Object transformation records:
-- Opening Marker --

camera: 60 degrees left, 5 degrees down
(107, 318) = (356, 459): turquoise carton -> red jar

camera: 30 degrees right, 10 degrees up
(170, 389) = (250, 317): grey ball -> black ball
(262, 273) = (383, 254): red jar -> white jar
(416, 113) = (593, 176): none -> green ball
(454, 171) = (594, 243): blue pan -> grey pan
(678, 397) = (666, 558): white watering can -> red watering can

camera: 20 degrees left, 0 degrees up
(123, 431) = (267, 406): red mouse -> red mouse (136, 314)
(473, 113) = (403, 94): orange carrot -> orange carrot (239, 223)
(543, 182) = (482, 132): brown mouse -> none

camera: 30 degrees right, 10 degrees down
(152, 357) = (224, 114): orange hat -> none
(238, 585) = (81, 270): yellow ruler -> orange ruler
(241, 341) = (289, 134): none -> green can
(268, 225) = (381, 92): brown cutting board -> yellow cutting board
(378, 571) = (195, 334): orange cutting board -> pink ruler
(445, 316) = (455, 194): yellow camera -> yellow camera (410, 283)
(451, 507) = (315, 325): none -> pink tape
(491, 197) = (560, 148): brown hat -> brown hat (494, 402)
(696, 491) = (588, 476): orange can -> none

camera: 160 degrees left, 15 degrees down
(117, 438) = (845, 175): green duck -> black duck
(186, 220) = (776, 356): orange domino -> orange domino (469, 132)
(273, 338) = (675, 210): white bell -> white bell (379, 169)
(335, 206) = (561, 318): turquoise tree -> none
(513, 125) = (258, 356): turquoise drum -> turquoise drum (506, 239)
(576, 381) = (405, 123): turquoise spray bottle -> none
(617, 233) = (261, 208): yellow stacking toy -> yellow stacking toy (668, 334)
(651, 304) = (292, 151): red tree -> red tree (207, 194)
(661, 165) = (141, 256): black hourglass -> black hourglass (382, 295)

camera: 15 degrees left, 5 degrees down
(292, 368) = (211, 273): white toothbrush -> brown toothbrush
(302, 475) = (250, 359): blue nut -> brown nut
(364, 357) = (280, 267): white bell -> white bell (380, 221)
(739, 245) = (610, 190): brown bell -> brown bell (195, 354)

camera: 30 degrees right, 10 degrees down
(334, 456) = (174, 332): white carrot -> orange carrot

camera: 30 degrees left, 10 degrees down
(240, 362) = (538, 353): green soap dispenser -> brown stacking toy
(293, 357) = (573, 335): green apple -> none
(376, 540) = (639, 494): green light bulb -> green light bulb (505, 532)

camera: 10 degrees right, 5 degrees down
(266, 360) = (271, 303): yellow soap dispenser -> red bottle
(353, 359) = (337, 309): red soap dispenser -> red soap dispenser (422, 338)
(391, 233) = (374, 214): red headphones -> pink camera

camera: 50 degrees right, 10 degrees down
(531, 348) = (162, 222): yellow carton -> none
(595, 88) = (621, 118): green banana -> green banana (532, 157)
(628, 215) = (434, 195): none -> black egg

-- Closing Marker --

Task objective —
Word for word, write out each of the records shown above.

Your solution —
camera: 60 degrees left, 5 degrees down
(107, 318) = (356, 459): turquoise carton -> red jar

camera: 30 degrees right, 10 degrees up
(170, 389) = (250, 317): grey ball -> black ball
(262, 273) = (383, 254): red jar -> white jar
(416, 113) = (593, 176): none -> green ball
(454, 171) = (594, 243): blue pan -> grey pan
(678, 397) = (666, 558): white watering can -> red watering can

camera: 20 degrees left, 0 degrees up
(123, 431) = (267, 406): red mouse -> red mouse (136, 314)
(473, 113) = (403, 94): orange carrot -> orange carrot (239, 223)
(543, 182) = (482, 132): brown mouse -> none

camera: 30 degrees right, 10 degrees down
(152, 357) = (224, 114): orange hat -> none
(238, 585) = (81, 270): yellow ruler -> orange ruler
(241, 341) = (289, 134): none -> green can
(268, 225) = (381, 92): brown cutting board -> yellow cutting board
(378, 571) = (195, 334): orange cutting board -> pink ruler
(445, 316) = (455, 194): yellow camera -> yellow camera (410, 283)
(451, 507) = (315, 325): none -> pink tape
(491, 197) = (560, 148): brown hat -> brown hat (494, 402)
(696, 491) = (588, 476): orange can -> none

camera: 160 degrees left, 15 degrees down
(117, 438) = (845, 175): green duck -> black duck
(186, 220) = (776, 356): orange domino -> orange domino (469, 132)
(273, 338) = (675, 210): white bell -> white bell (379, 169)
(335, 206) = (561, 318): turquoise tree -> none
(513, 125) = (258, 356): turquoise drum -> turquoise drum (506, 239)
(576, 381) = (405, 123): turquoise spray bottle -> none
(617, 233) = (261, 208): yellow stacking toy -> yellow stacking toy (668, 334)
(651, 304) = (292, 151): red tree -> red tree (207, 194)
(661, 165) = (141, 256): black hourglass -> black hourglass (382, 295)

camera: 15 degrees left, 5 degrees down
(292, 368) = (211, 273): white toothbrush -> brown toothbrush
(302, 475) = (250, 359): blue nut -> brown nut
(364, 357) = (280, 267): white bell -> white bell (380, 221)
(739, 245) = (610, 190): brown bell -> brown bell (195, 354)

camera: 30 degrees right, 10 degrees down
(334, 456) = (174, 332): white carrot -> orange carrot

camera: 30 degrees left, 10 degrees down
(240, 362) = (538, 353): green soap dispenser -> brown stacking toy
(293, 357) = (573, 335): green apple -> none
(376, 540) = (639, 494): green light bulb -> green light bulb (505, 532)

camera: 10 degrees right, 5 degrees down
(266, 360) = (271, 303): yellow soap dispenser -> red bottle
(353, 359) = (337, 309): red soap dispenser -> red soap dispenser (422, 338)
(391, 233) = (374, 214): red headphones -> pink camera

camera: 50 degrees right, 10 degrees down
(531, 348) = (162, 222): yellow carton -> none
(595, 88) = (621, 118): green banana -> green banana (532, 157)
(628, 215) = (434, 195): none -> black egg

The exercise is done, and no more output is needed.